[Itemized modification records]
***
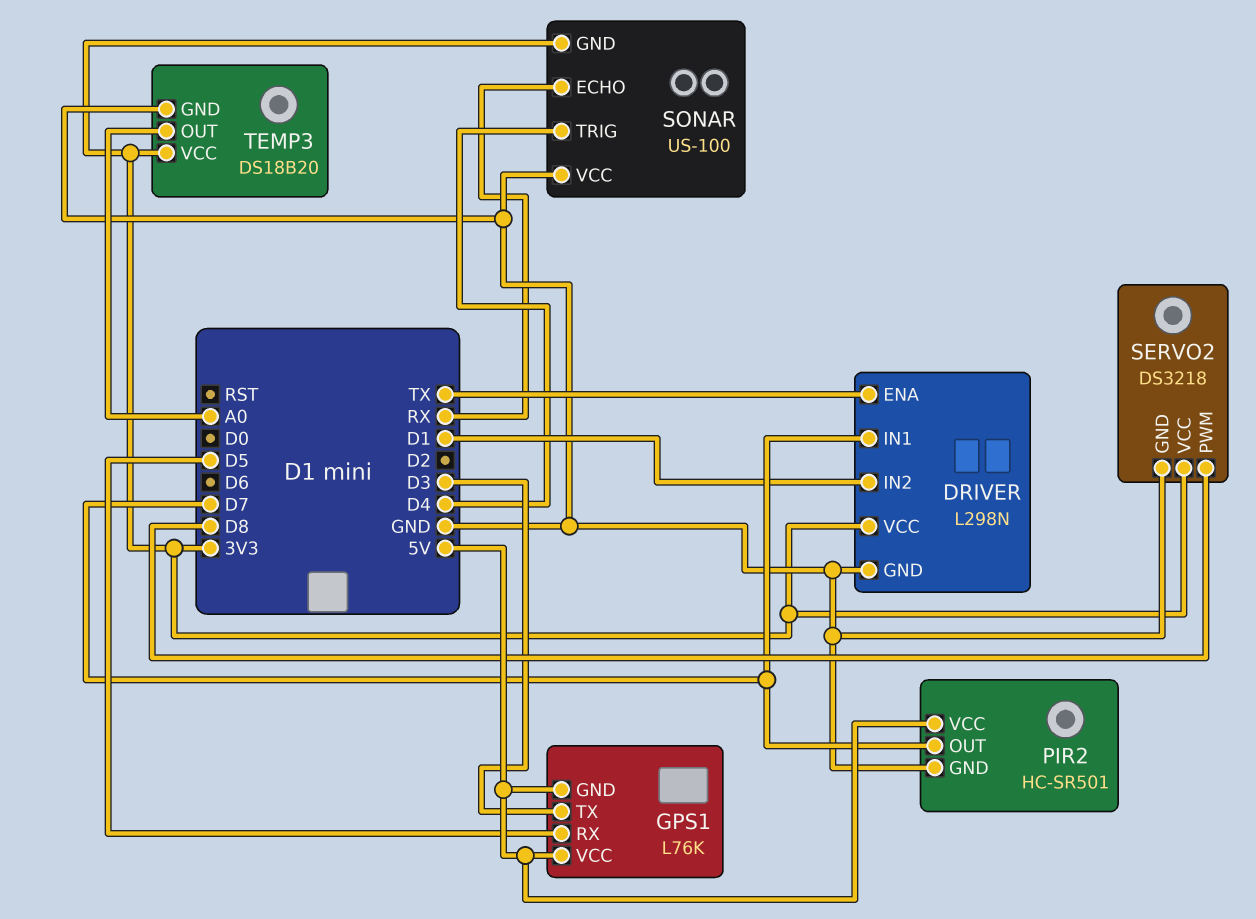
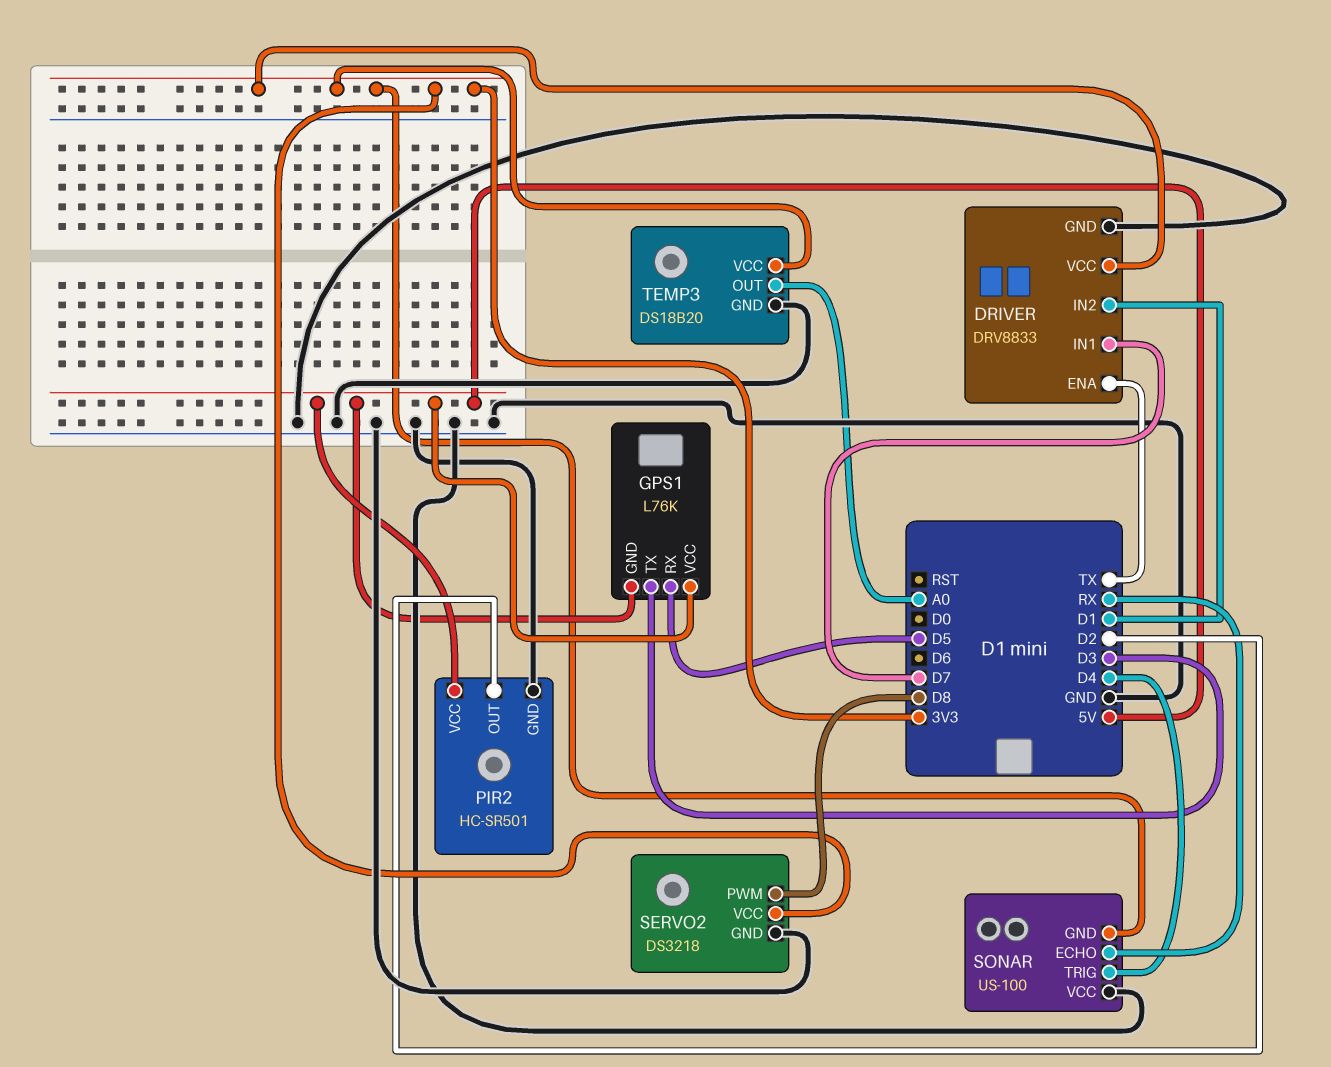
DRIVER: L298N -> DRV8833
PIR2 pin OUT: D7 -> D2

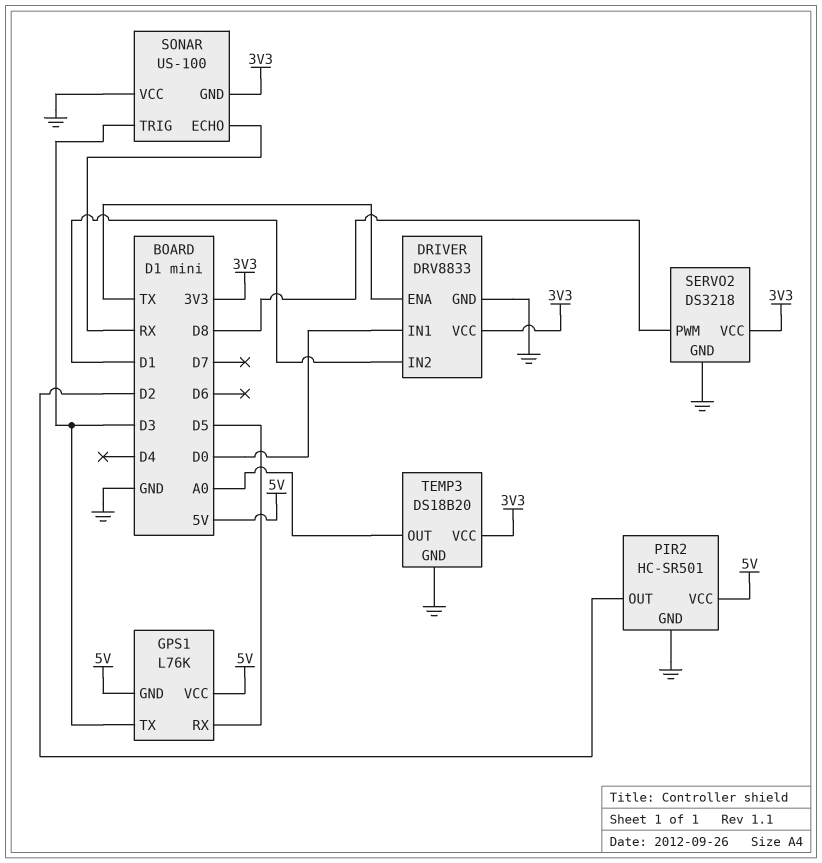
DRIVER pin IN1: D7 -> D0
SONAR pin TRIG: D4 -> D3

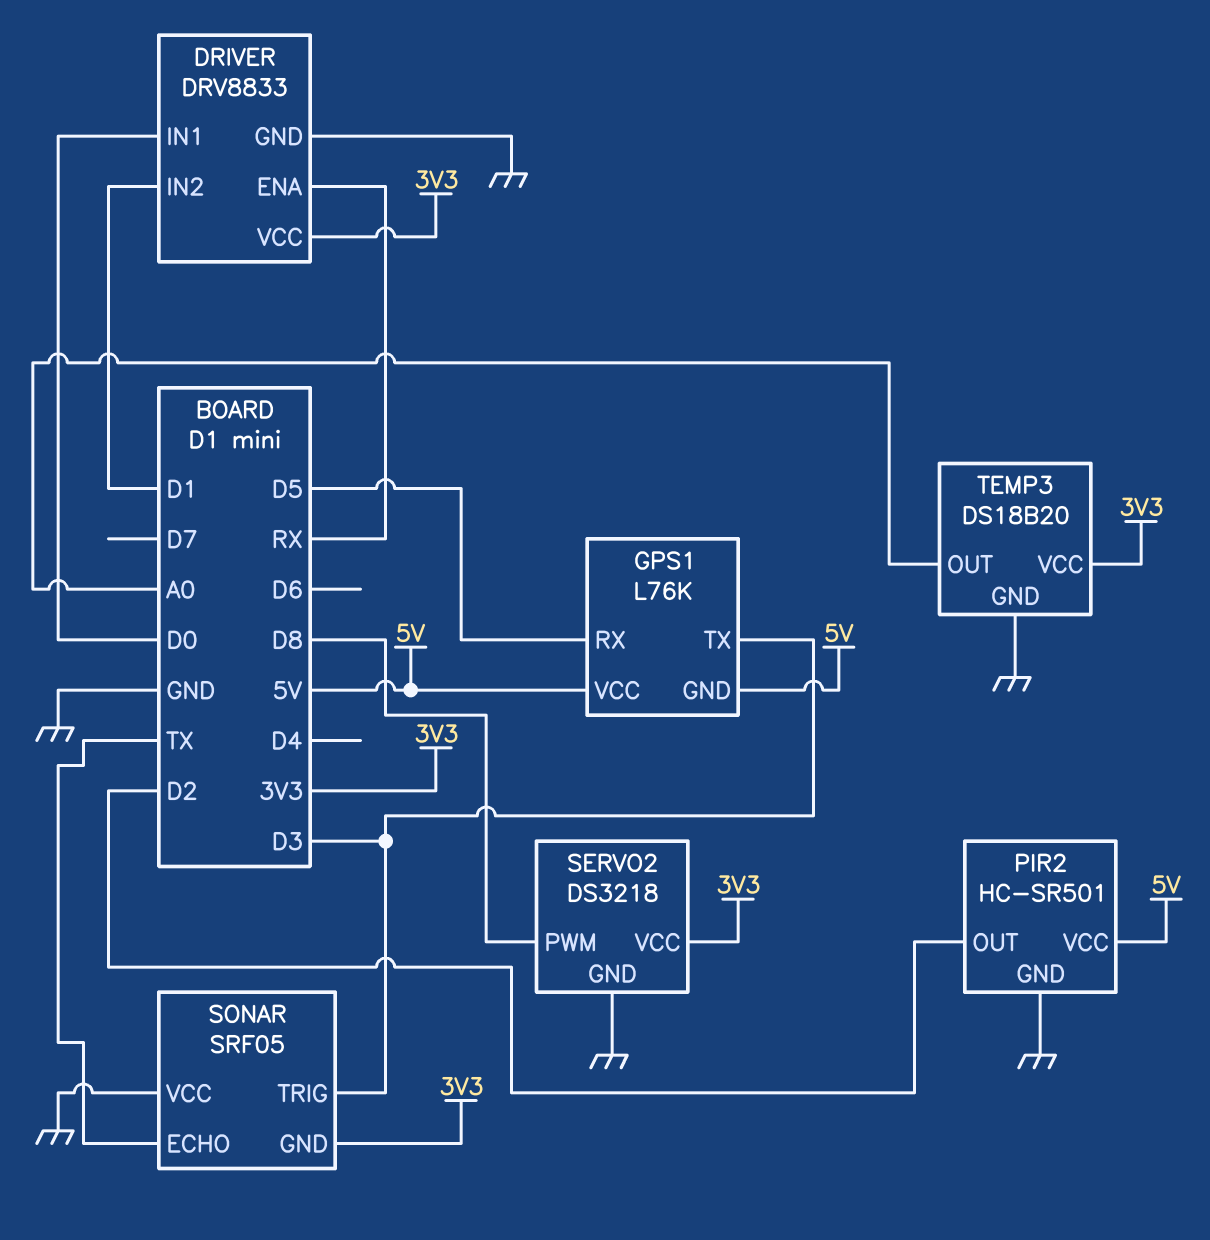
DRIVER pin ENA: TX -> RX
SONAR: US-100 -> SRF05
SONAR pin ECHO: RX -> TX

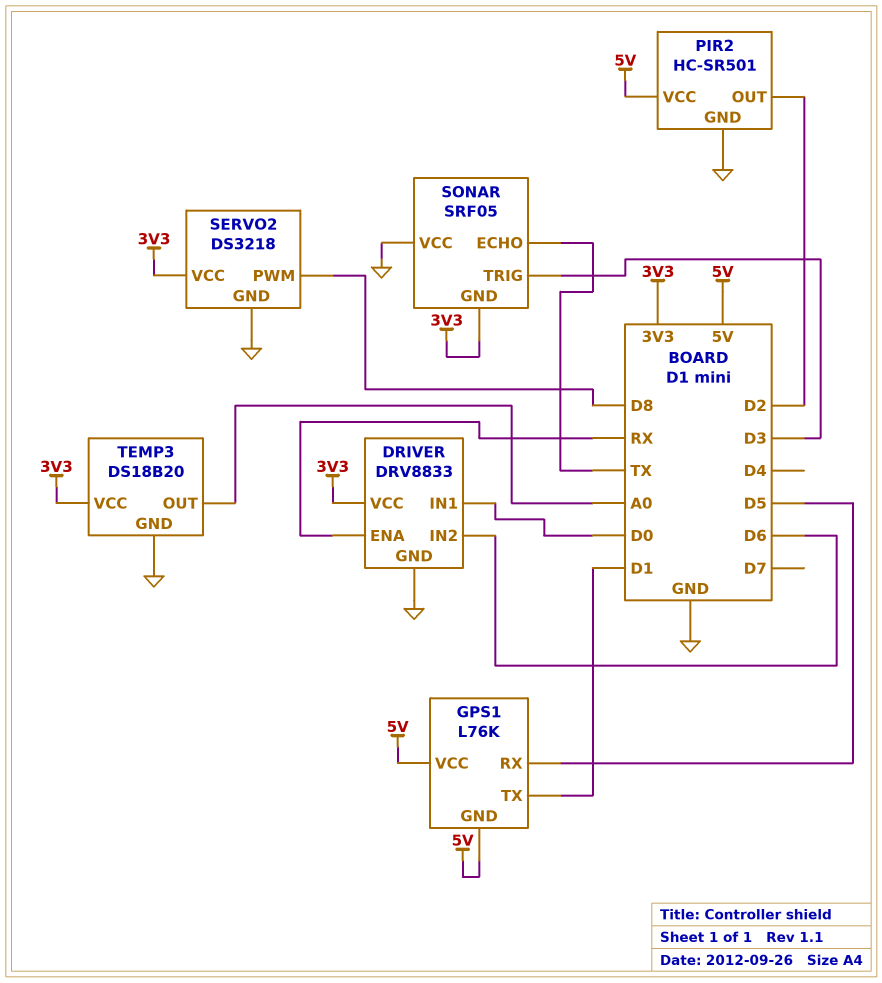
DRIVER pin IN2: D1 -> D6
GPS1 pin TX: D3 -> D1

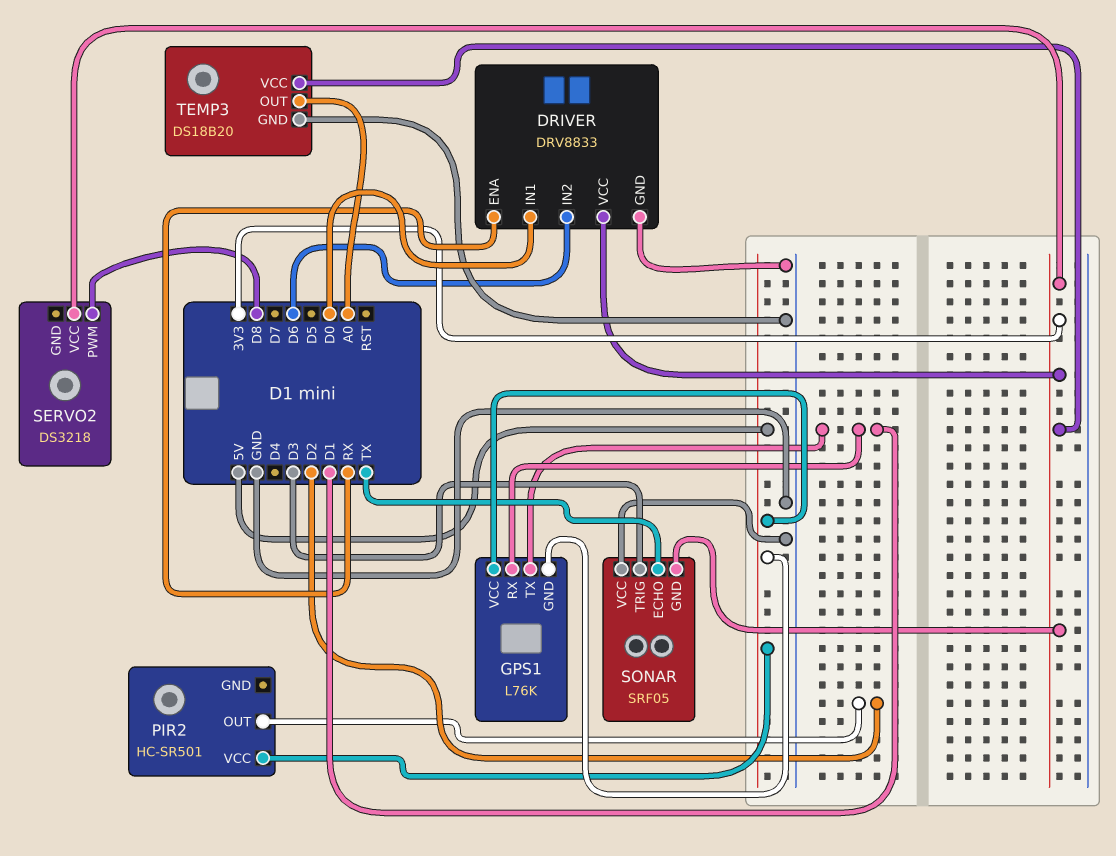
GPS1 pin RX: D5 -> D1
PIR2 pin GND: GND -> none
SERVO2 pin GND: GND -> none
***
Assignment: Every record is to be repeated exactly, and no picture is carried over.

Answer box:
DRIVER: L298N -> DRV8833
PIR2 pin OUT: D7 -> D2

DRIVER pin IN1: D7 -> D0
SONAR pin TRIG: D4 -> D3

DRIVER pin ENA: TX -> RX
SONAR: US-100 -> SRF05
SONAR pin ECHO: RX -> TX

DRIVER pin IN2: D1 -> D6
GPS1 pin TX: D3 -> D1

GPS1 pin RX: D5 -> D1
PIR2 pin GND: GND -> none
SERVO2 pin GND: GND -> none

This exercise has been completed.